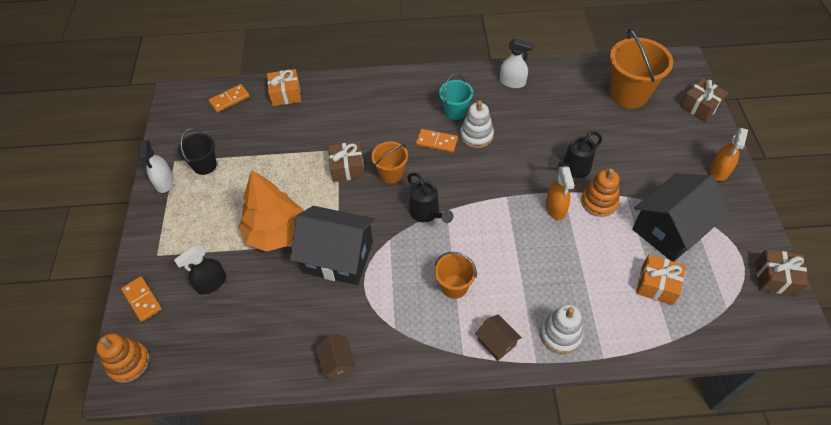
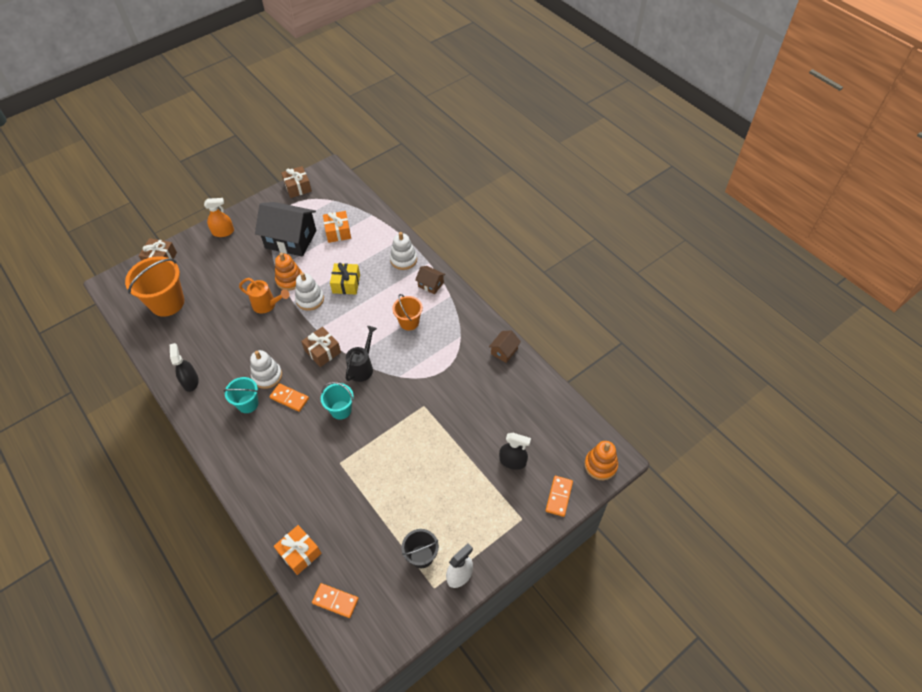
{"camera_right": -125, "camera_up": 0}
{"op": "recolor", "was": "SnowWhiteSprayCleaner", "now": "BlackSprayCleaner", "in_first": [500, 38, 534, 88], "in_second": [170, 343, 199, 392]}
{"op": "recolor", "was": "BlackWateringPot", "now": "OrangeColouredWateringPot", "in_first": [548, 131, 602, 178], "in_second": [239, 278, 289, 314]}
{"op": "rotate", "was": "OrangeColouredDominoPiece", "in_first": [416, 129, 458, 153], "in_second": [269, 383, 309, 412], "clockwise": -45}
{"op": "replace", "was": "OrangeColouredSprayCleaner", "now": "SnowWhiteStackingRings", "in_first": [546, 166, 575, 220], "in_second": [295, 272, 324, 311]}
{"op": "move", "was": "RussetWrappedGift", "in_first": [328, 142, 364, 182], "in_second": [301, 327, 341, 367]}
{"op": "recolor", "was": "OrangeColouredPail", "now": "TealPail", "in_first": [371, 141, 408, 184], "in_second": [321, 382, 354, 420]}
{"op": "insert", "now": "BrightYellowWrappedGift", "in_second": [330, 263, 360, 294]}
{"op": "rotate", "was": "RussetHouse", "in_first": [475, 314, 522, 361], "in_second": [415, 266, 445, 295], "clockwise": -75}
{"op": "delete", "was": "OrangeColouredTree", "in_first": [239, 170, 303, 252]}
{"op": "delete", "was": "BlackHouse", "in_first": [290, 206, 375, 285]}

= PROBLEM DETAILS =
Only the pictures are to be dropped; all other material above must be repeated exactly.

= RESPONSE BOX =
{"camera_right": -125, "camera_up": 0}
{"op": "recolor", "was": "SnowWhiteSprayCleaner", "now": "BlackSprayCleaner", "in_first": [500, 38, 534, 88], "in_second": [170, 343, 199, 392]}
{"op": "recolor", "was": "BlackWateringPot", "now": "OrangeColouredWateringPot", "in_first": [548, 131, 602, 178], "in_second": [239, 278, 289, 314]}
{"op": "rotate", "was": "OrangeColouredDominoPiece", "in_first": [416, 129, 458, 153], "in_second": [269, 383, 309, 412], "clockwise": -45}
{"op": "replace", "was": "OrangeColouredSprayCleaner", "now": "SnowWhiteStackingRings", "in_first": [546, 166, 575, 220], "in_second": [295, 272, 324, 311]}
{"op": "move", "was": "RussetWrappedGift", "in_first": [328, 142, 364, 182], "in_second": [301, 327, 341, 367]}
{"op": "recolor", "was": "OrangeColouredPail", "now": "TealPail", "in_first": [371, 141, 408, 184], "in_second": [321, 382, 354, 420]}
{"op": "insert", "now": "BrightYellowWrappedGift", "in_second": [330, 263, 360, 294]}
{"op": "rotate", "was": "RussetHouse", "in_first": [475, 314, 522, 361], "in_second": [415, 266, 445, 295], "clockwise": -75}
{"op": "delete", "was": "OrangeColouredTree", "in_first": [239, 170, 303, 252]}
{"op": "delete", "was": "BlackHouse", "in_first": [290, 206, 375, 285]}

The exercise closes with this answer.